What is required
Scan the listing below for the string "regalo" and copy each line where it turns up.

Exercise data
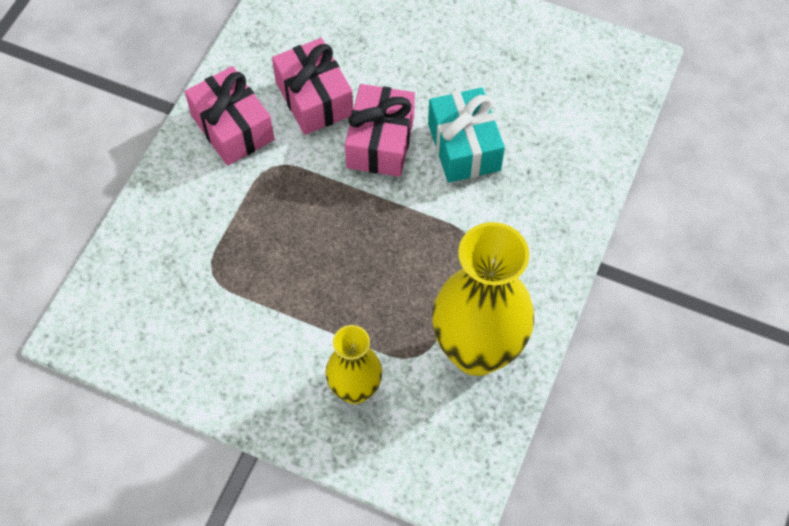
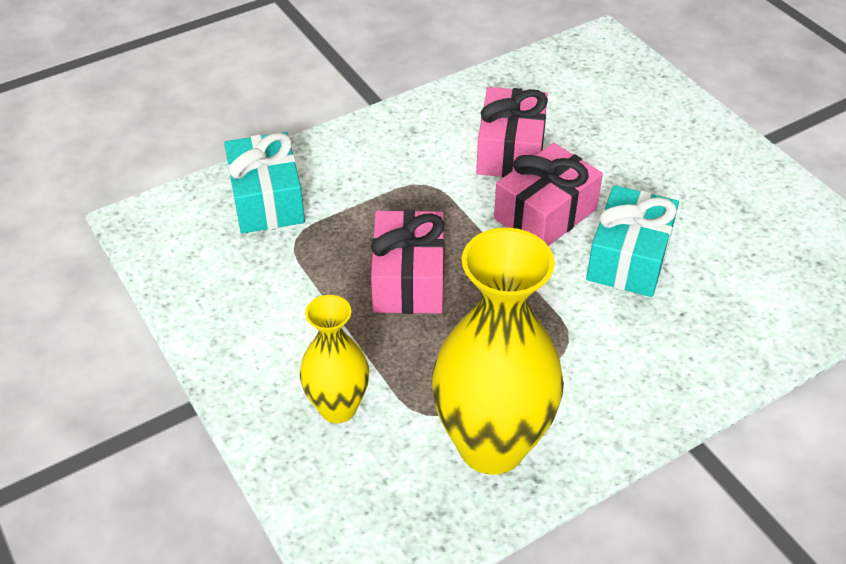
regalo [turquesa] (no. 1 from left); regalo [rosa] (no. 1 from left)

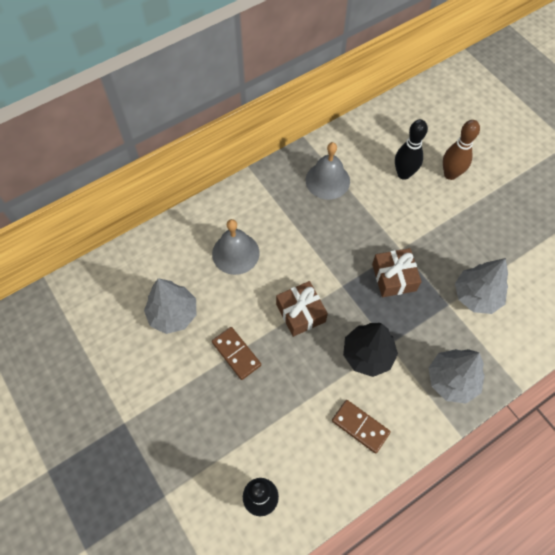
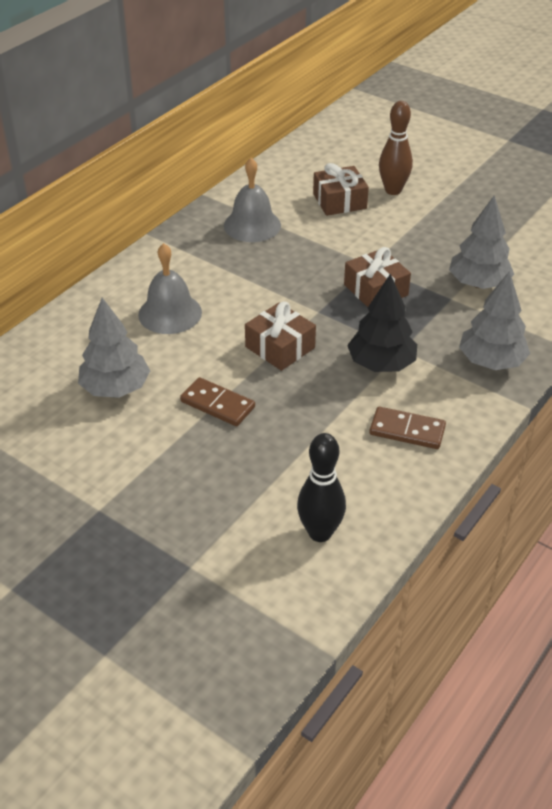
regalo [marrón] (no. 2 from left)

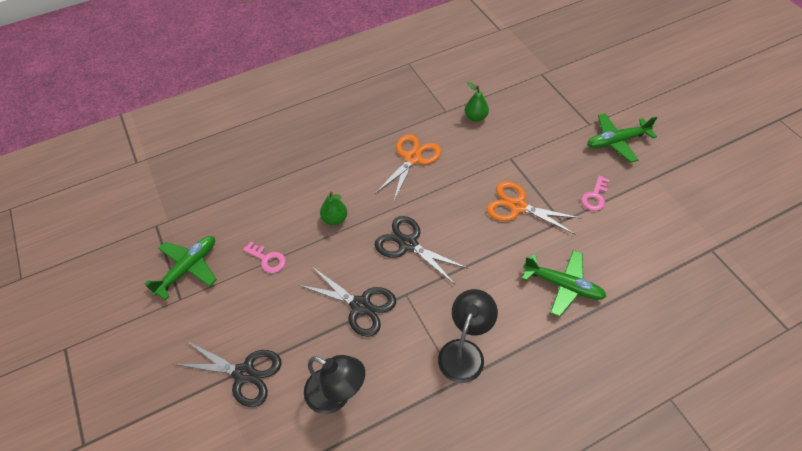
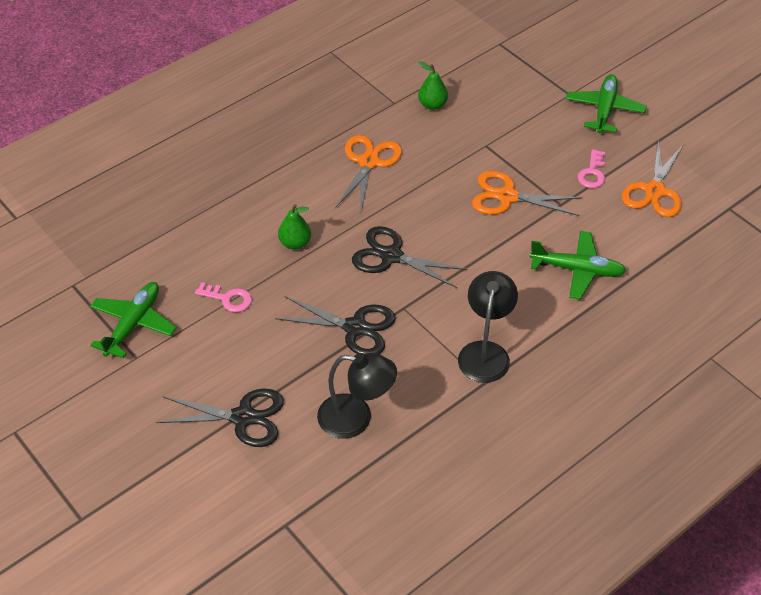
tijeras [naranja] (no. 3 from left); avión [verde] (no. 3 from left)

Response to this task
regalo [turquesa] (no. 1 from left); regalo [rosa] (no. 1 from left)
regalo [marrón] (no. 2 from left)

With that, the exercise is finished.